Task to carry out. Without the images, repeat every line of the listing verbatim.

Provided material.
BEGIN
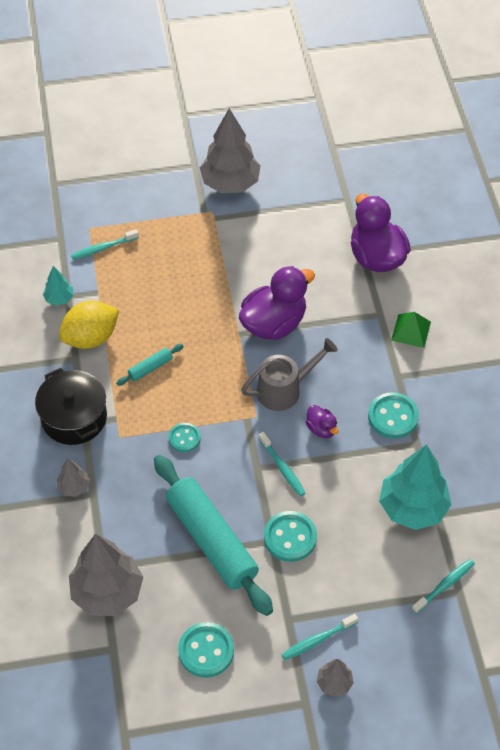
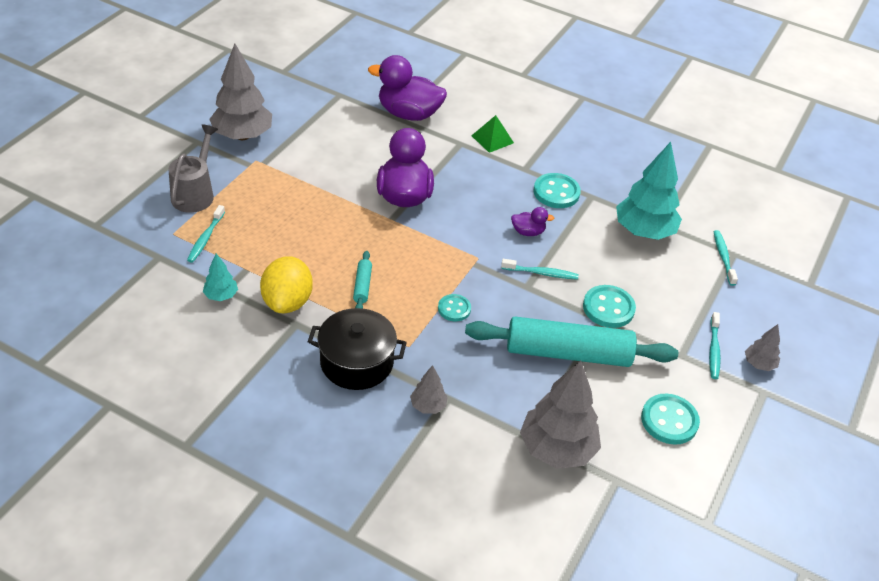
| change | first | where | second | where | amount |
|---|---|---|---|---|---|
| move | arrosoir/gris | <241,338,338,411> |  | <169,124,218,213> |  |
END
Reply.
| change | first | where | second | where | amount |
|---|---|---|---|---|---|
| move | arrosoir/gris | <241,338,338,411> |  | <169,124,218,213> |  |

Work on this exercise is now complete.